<<<<
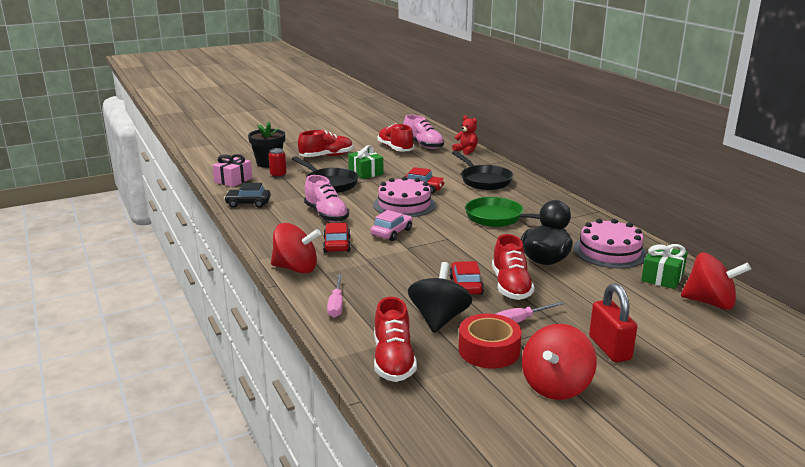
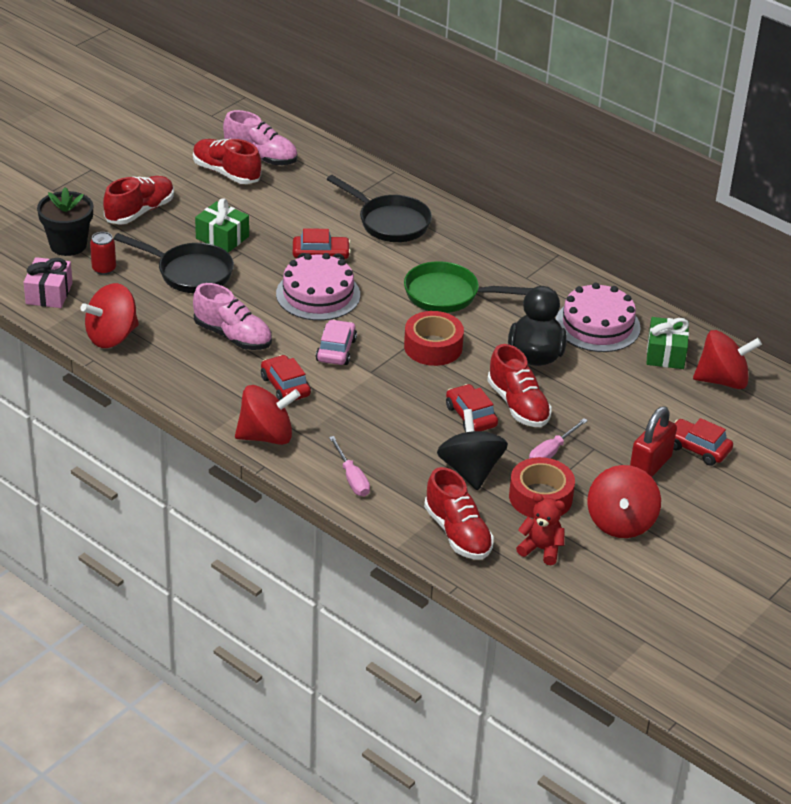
camera: 25 degrees left, 15 degrees up
(248, 203) = (112, 336): black car -> red spinning top
(466, 151) = (329, 159): red teddy bear -> red teddy bear (541, 549)
(466, 242) = (433, 347): none -> red tape
(609, 348) = (650, 465): red padlock -> red padlock turned 75 degrees clockwise
(664, 345) = (697, 448): none -> red car

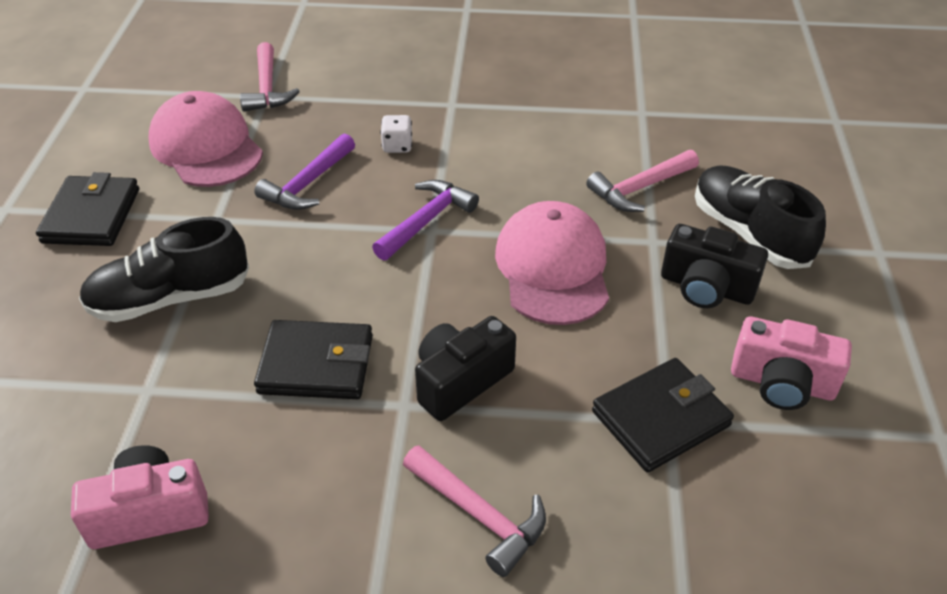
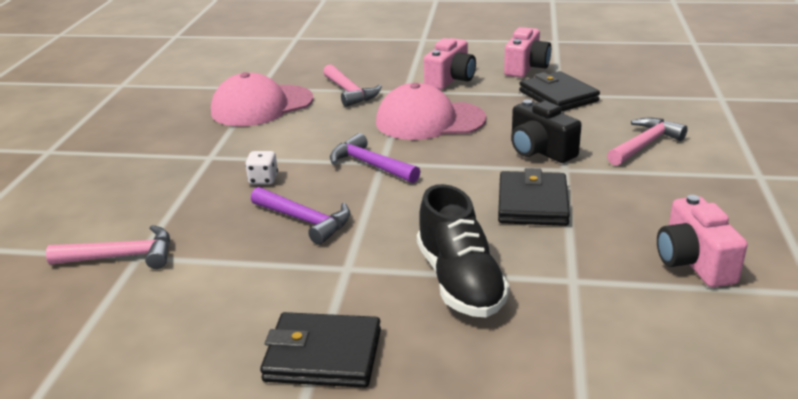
camera: 85 degrees left, 15 degrees down
(206, 147) = (219, 287): pink cap -> pink cap (262, 106)
(706, 287) = (450, 79): black camera -> pink camera
(749, 233) = (402, 66): black shoe -> none

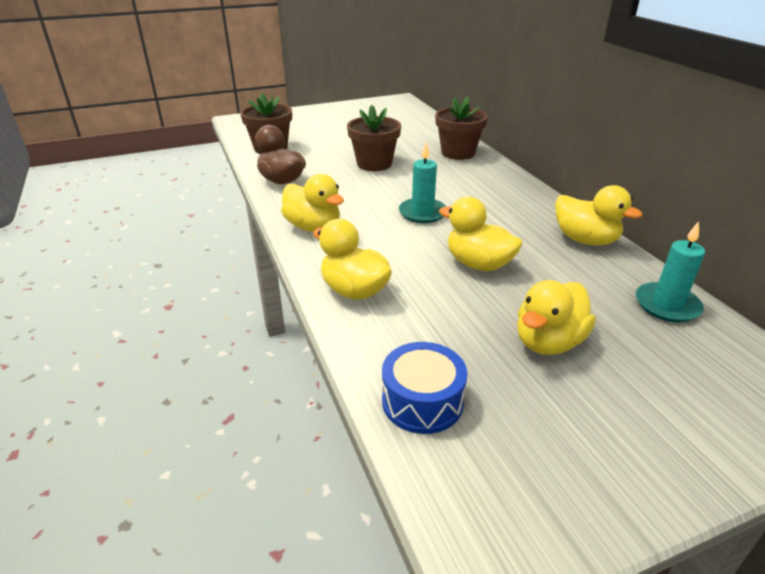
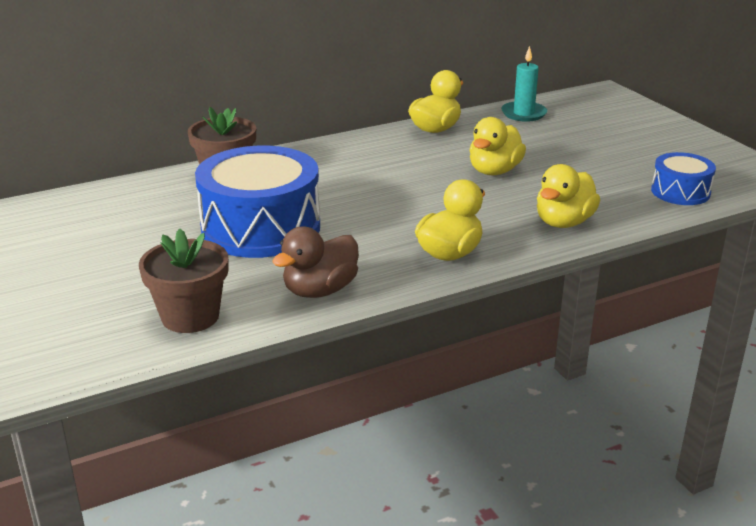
camera: 95 degrees left, 5 degrees down
(374, 164) = (261, 228): brown flower pot -> blue drum
(422, 213) = (400, 195): turquoise candle -> none
(548, 342) = (590, 152): yellow duck -> none

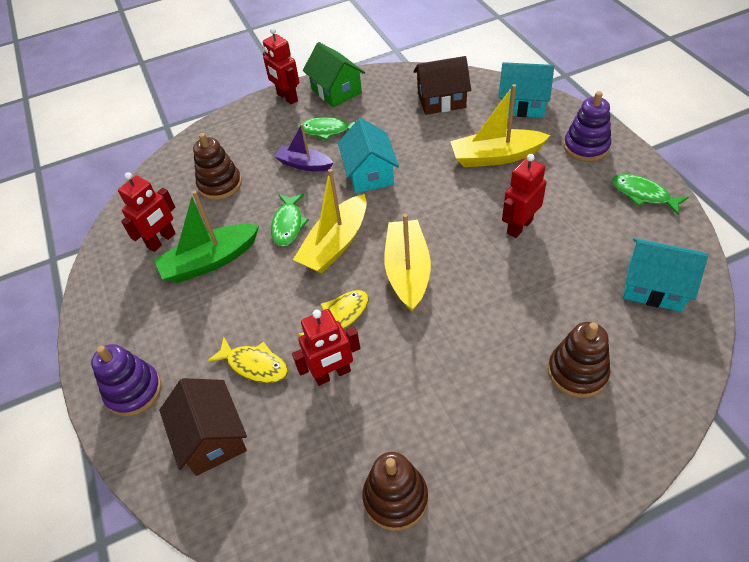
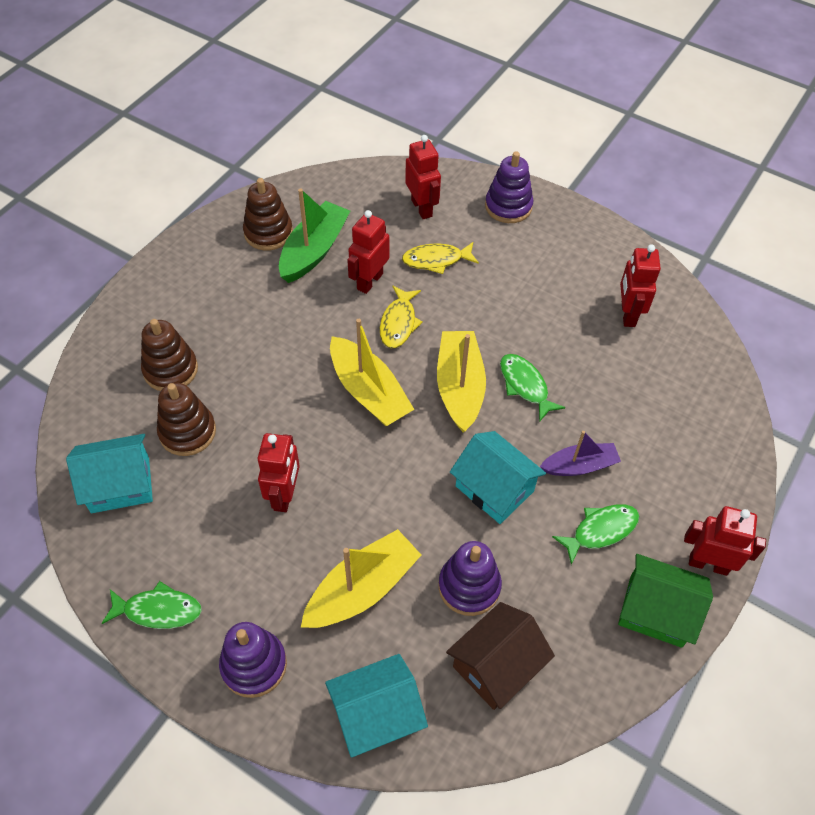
camera: 140 degrees right, 5 degrees up
(210, 261) = (560, 317): green boat -> green boat (314, 250)
(212, 437) = (422, 208): brown house -> red robot
(220, 185) = (643, 396): brown stacking toy -> brown stacking toy (187, 432)
(428, 135) = (469, 586): none -> purple stacking toy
>>>>
Using the entries above, reproduce word for word only the lines from the one that contains "(466, 151) = (329, 159): red" to the one that contains "(706, 287) = (450, 79): black", both ends included, and drop every picture.

WRITTEN RESPONSE –
(466, 151) = (329, 159): red teddy bear -> red teddy bear (541, 549)
(466, 242) = (433, 347): none -> red tape
(609, 348) = (650, 465): red padlock -> red padlock turned 75 degrees clockwise
(664, 345) = (697, 448): none -> red car

camera: 85 degrees left, 15 degrees down
(206, 147) = (219, 287): pink cap -> pink cap (262, 106)
(706, 287) = (450, 79): black camera -> pink camera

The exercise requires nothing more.